WHAT YOU SHOULD DO: From the line containing "(487, 101) = (464, 166): orange" onward, every line of the entries is to be set down exactly, the last line included.

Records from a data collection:

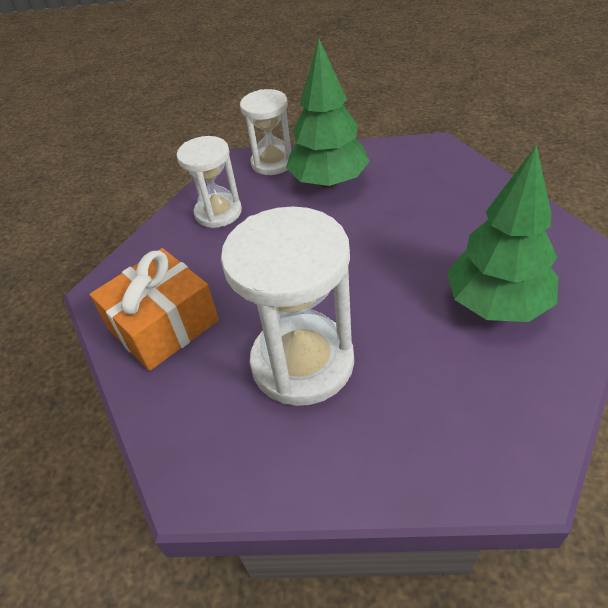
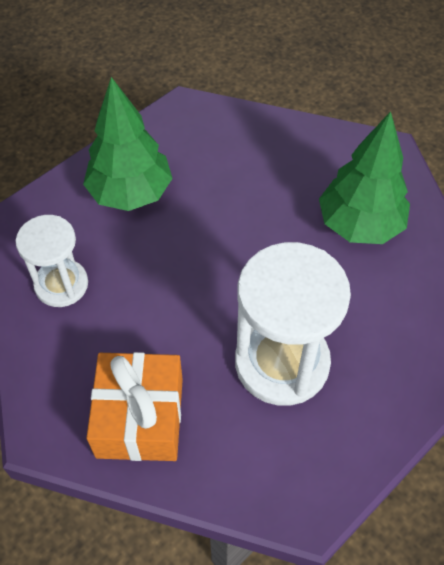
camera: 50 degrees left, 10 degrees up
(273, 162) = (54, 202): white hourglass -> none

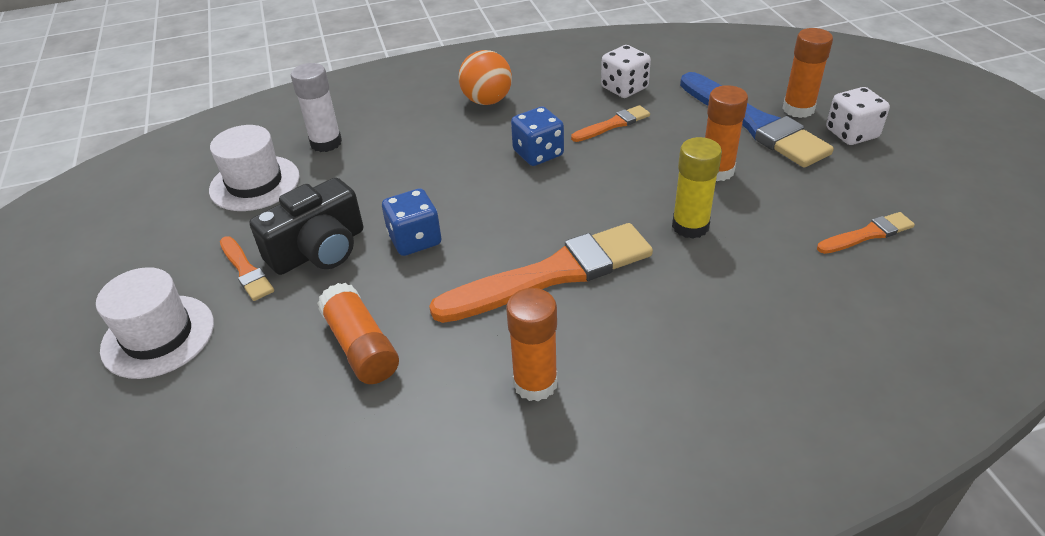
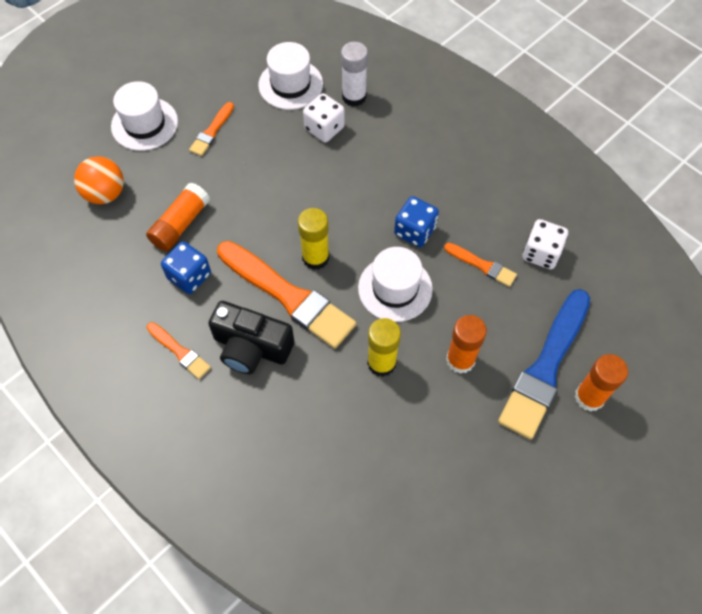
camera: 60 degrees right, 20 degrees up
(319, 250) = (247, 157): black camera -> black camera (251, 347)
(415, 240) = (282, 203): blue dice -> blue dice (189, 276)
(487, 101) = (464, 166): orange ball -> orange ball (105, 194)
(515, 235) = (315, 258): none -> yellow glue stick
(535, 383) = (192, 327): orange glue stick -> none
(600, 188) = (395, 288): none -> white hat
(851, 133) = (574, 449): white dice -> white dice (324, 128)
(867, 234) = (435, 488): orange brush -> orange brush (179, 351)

RESULT:
(487, 101) = (464, 166): orange ball -> orange ball (105, 194)
(515, 235) = (315, 258): none -> yellow glue stick
(535, 383) = (192, 327): orange glue stick -> none
(600, 188) = (395, 288): none -> white hat
(851, 133) = (574, 449): white dice -> white dice (324, 128)
(867, 234) = (435, 488): orange brush -> orange brush (179, 351)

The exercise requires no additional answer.